**Problem description**
Among the entries that follow, find every line with the word "clockwise" and copy it.

-- Data extracts follows --

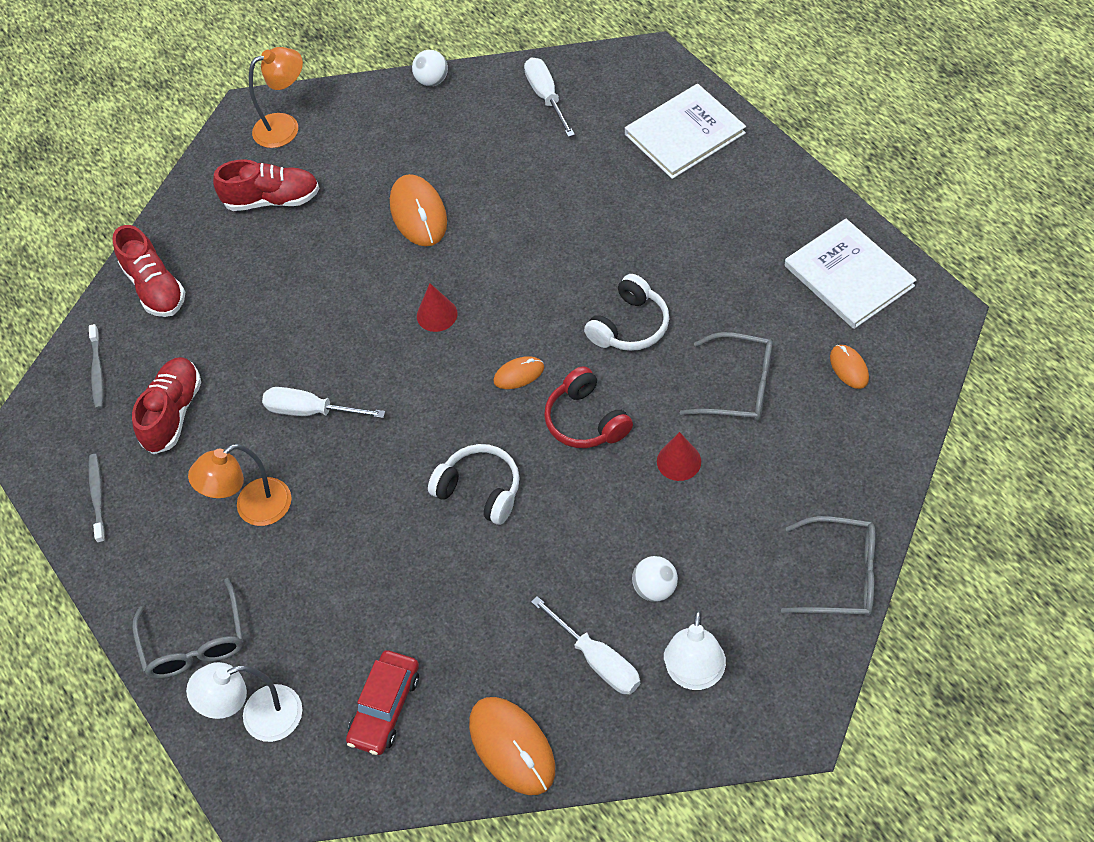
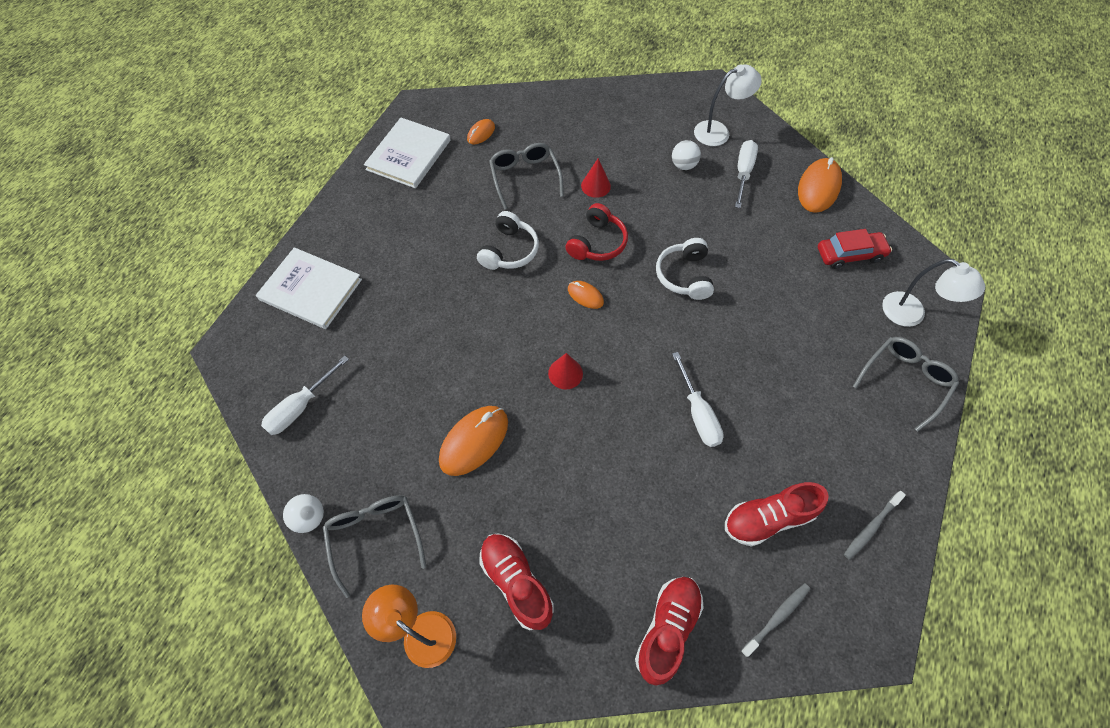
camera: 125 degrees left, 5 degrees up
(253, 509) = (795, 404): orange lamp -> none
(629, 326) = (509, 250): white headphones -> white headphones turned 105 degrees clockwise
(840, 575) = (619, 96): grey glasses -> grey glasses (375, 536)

-- Data extracts concluded --
-- Data extracts follows --

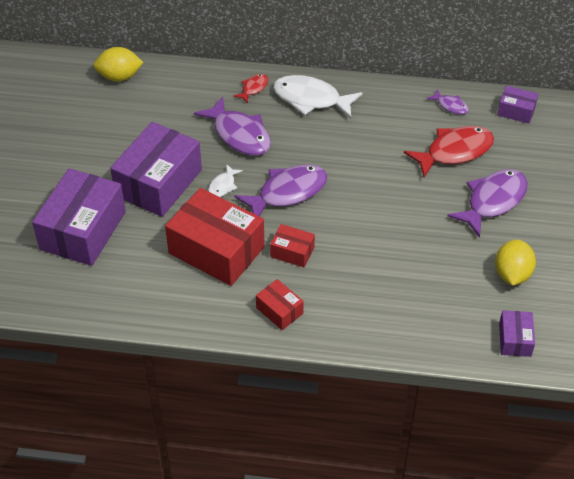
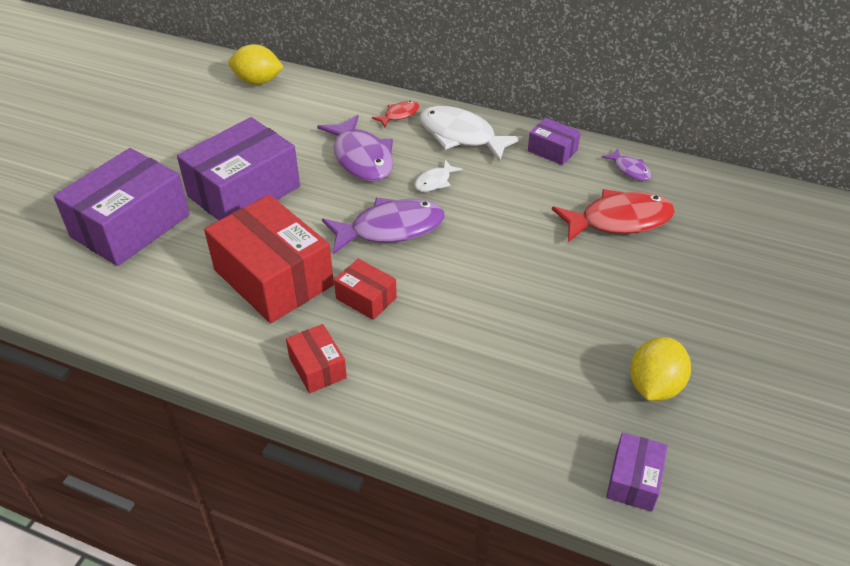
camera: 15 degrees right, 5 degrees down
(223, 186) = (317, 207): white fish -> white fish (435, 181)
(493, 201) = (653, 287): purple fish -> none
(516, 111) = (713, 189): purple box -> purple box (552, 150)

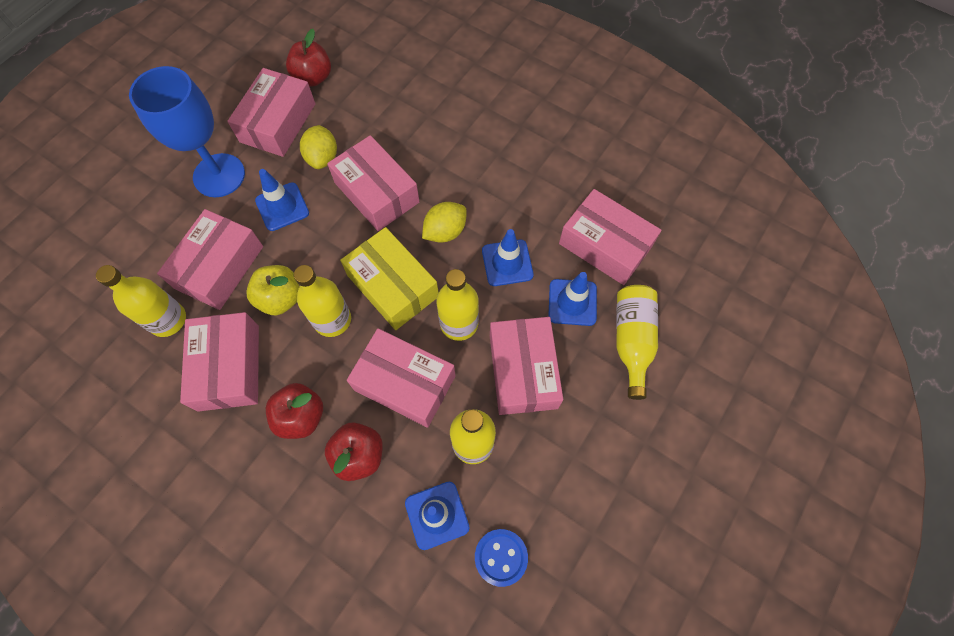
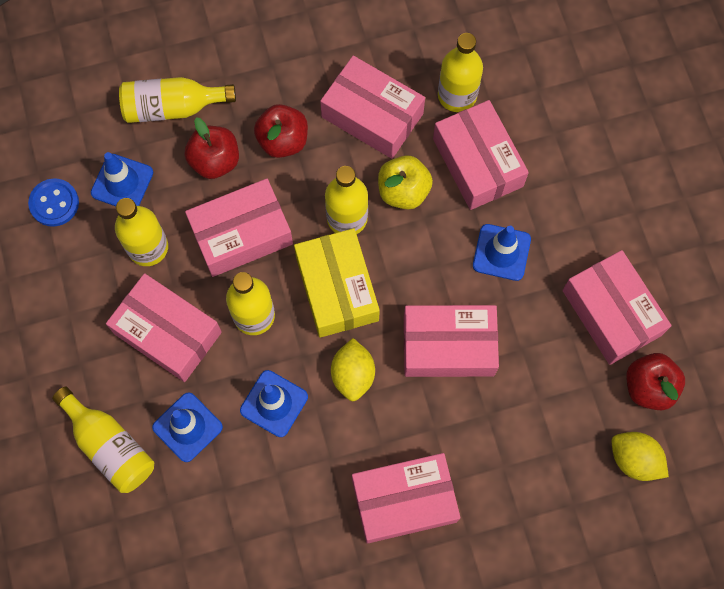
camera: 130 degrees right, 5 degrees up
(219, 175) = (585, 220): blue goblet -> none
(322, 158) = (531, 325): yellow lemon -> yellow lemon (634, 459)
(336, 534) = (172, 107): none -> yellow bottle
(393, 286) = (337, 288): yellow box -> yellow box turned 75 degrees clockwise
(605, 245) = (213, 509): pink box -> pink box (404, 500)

-- Data extracts concluded --

**Solved exercise**
(629, 326) = (509, 250): white headphones -> white headphones turned 105 degrees clockwise
(393, 286) = (337, 288): yellow box -> yellow box turned 75 degrees clockwise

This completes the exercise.